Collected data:
Content starts

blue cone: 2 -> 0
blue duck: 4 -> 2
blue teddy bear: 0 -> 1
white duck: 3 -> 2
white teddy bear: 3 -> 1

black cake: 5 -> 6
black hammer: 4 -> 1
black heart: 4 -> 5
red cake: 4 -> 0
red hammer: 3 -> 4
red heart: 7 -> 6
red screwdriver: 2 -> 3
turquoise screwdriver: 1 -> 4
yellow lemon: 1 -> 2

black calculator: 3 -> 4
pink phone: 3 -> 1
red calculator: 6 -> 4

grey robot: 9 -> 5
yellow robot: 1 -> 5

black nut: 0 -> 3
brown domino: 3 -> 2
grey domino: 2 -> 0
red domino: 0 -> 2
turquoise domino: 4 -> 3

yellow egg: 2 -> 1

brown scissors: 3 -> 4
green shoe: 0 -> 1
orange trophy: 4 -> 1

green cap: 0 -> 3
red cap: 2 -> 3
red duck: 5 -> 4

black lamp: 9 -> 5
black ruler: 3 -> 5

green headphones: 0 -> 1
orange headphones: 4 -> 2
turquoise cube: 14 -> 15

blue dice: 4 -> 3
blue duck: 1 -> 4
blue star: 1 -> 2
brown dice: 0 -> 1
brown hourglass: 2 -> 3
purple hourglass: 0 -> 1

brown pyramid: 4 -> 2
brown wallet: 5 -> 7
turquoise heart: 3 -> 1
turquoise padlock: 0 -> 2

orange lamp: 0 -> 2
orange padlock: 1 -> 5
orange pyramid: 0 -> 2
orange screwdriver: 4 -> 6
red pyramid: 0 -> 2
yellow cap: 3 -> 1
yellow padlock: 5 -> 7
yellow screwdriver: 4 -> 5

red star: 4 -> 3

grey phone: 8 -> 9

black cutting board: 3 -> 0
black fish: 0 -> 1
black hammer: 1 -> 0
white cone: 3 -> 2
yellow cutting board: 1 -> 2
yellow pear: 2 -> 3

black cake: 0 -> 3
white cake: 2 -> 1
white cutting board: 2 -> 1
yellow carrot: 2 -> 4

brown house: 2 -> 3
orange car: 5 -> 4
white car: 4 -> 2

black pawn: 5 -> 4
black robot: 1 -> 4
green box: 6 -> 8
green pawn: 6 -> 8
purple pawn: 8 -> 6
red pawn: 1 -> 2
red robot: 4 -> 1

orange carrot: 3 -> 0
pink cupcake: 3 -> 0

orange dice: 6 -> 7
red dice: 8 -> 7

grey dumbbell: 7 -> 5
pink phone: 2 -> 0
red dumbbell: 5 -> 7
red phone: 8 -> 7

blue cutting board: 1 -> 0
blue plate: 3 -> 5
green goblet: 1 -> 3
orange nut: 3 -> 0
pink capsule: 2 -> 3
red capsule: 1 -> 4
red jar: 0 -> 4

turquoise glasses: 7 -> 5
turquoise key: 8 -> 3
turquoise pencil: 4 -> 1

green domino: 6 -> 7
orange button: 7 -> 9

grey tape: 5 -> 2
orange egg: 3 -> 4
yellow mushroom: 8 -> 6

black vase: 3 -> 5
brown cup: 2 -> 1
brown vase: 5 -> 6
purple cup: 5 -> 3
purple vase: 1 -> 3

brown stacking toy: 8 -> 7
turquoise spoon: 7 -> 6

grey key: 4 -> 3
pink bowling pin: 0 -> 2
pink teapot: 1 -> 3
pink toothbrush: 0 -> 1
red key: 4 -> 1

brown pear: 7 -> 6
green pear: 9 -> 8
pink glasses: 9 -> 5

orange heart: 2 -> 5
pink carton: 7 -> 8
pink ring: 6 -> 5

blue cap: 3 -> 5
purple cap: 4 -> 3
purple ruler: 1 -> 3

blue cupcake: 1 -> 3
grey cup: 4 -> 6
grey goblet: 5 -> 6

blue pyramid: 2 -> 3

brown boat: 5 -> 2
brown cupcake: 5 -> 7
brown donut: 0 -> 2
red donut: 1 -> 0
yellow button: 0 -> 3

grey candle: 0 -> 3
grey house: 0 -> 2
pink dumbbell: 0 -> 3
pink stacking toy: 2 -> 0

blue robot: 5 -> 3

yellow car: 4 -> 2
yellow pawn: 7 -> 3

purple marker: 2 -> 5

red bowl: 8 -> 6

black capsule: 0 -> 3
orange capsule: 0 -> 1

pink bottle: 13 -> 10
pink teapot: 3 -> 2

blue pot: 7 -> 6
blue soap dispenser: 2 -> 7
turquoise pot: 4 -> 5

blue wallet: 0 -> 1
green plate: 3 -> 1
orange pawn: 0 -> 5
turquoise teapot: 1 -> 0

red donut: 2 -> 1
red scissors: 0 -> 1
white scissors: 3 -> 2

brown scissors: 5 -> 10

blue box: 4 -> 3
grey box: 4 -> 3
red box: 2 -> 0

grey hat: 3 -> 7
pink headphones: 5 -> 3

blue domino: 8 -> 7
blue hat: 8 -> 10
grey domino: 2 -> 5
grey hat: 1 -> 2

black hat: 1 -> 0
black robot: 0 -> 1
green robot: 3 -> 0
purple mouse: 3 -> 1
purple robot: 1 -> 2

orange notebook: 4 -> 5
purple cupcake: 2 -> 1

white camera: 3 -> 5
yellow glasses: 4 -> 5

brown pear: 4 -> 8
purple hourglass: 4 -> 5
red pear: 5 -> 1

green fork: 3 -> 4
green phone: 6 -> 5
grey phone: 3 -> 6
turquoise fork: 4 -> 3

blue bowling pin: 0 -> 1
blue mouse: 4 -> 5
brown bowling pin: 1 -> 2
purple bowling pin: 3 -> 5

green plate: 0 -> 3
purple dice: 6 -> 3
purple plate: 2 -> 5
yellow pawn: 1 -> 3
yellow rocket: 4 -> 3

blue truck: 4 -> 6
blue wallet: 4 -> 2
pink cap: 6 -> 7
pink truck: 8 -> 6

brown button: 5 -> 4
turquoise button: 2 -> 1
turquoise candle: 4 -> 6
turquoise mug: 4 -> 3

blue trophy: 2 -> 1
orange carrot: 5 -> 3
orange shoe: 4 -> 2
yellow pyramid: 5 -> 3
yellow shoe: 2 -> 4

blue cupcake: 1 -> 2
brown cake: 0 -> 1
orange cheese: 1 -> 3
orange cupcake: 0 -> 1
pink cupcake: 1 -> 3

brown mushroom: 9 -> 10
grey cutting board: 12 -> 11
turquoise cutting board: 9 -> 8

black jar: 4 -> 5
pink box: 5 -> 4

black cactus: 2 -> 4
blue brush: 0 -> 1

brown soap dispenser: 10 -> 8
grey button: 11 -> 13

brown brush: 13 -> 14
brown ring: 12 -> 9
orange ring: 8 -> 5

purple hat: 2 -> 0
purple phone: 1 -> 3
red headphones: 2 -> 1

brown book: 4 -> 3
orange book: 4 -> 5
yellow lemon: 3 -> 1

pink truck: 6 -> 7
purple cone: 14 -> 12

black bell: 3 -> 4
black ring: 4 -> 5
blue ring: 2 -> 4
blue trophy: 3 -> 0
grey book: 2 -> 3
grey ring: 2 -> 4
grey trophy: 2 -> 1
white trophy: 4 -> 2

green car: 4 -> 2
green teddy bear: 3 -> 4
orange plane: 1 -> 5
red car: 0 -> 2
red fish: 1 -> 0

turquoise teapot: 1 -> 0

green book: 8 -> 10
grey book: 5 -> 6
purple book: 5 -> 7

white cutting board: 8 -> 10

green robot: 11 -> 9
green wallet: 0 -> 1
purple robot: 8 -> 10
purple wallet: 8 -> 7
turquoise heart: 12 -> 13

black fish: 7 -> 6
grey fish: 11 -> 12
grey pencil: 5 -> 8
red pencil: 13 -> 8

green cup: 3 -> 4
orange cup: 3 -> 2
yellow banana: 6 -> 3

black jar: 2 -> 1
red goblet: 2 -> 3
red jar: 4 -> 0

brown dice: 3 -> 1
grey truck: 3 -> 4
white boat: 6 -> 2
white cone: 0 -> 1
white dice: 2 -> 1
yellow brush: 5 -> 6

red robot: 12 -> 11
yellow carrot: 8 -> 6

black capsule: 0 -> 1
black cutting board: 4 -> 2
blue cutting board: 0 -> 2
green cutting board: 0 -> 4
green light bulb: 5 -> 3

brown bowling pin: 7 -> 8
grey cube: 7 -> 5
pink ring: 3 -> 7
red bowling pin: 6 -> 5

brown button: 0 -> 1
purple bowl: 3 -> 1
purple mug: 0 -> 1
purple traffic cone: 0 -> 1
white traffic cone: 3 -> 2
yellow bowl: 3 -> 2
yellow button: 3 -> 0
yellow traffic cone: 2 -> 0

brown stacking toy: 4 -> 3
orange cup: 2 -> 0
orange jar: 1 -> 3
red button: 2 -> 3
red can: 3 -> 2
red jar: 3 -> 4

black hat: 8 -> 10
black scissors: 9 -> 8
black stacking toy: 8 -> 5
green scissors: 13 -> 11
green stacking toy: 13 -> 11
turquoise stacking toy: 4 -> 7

Content ends

__Instructions for the task__. Write out again, exactly, the lines from the start of the entries up to and including the one with "brown hourglass: 2 -> 3". Nothing else belongs in the reply.

__Exercise solution__.
blue cone: 2 -> 0
blue duck: 4 -> 2
blue teddy bear: 0 -> 1
white duck: 3 -> 2
white teddy bear: 3 -> 1

black cake: 5 -> 6
black hammer: 4 -> 1
black heart: 4 -> 5
red cake: 4 -> 0
red hammer: 3 -> 4
red heart: 7 -> 6
red screwdriver: 2 -> 3
turquoise screwdriver: 1 -> 4
yellow lemon: 1 -> 2

black calculator: 3 -> 4
pink phone: 3 -> 1
red calculator: 6 -> 4

grey robot: 9 -> 5
yellow robot: 1 -> 5

black nut: 0 -> 3
brown domino: 3 -> 2
grey domino: 2 -> 0
red domino: 0 -> 2
turquoise domino: 4 -> 3

yellow egg: 2 -> 1

brown scissors: 3 -> 4
green shoe: 0 -> 1
orange trophy: 4 -> 1

green cap: 0 -> 3
red cap: 2 -> 3
red duck: 5 -> 4

black lamp: 9 -> 5
black ruler: 3 -> 5

green headphones: 0 -> 1
orange headphones: 4 -> 2
turquoise cube: 14 -> 15

blue dice: 4 -> 3
blue duck: 1 -> 4
blue star: 1 -> 2
brown dice: 0 -> 1
brown hourglass: 2 -> 3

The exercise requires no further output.